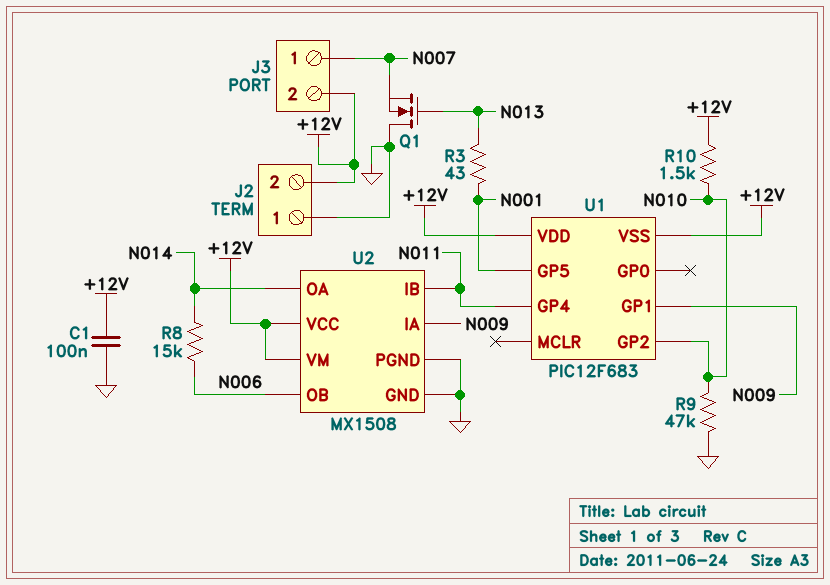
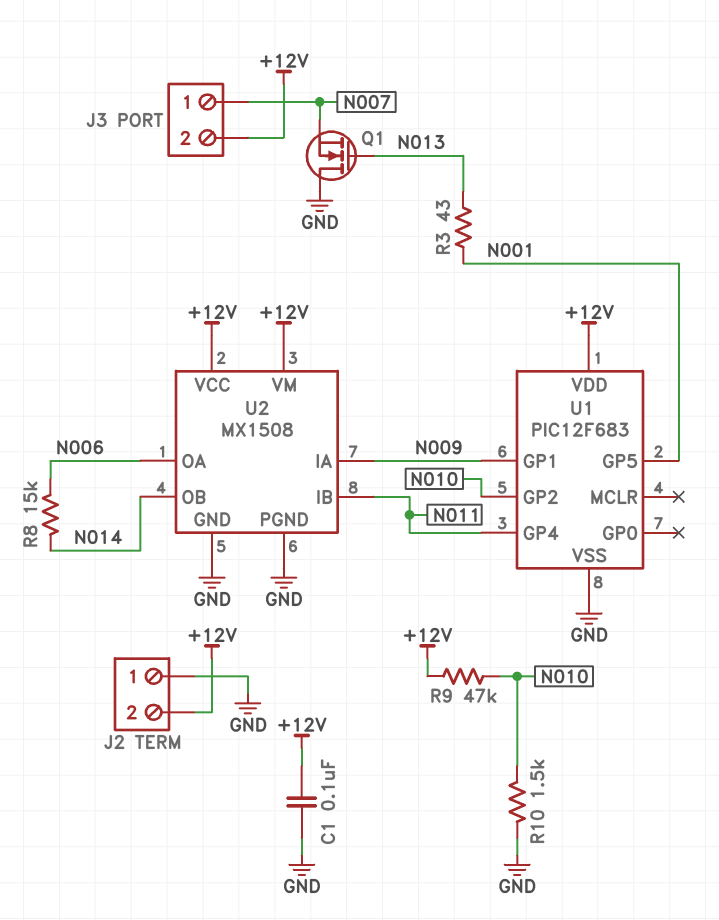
R9: 47k (GND, N010) -> 47k (+12V, N010)
R10: 1.5k (+12V, N010) -> 1.5k (GND, N010)
U1 pin VSS: +12V -> GND
U2 pin OA: N014 -> N006
U2 pin OB: N006 -> N014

* [Exercise objective] The lines beginning with the one that holds "U1 pin VSS: +12V -> GND" and ending with the last line of the data above are to be reproduced exactly, and nothing else.

* [Task response]
U1 pin VSS: +12V -> GND
U2 pin OA: N014 -> N006
U2 pin OB: N006 -> N014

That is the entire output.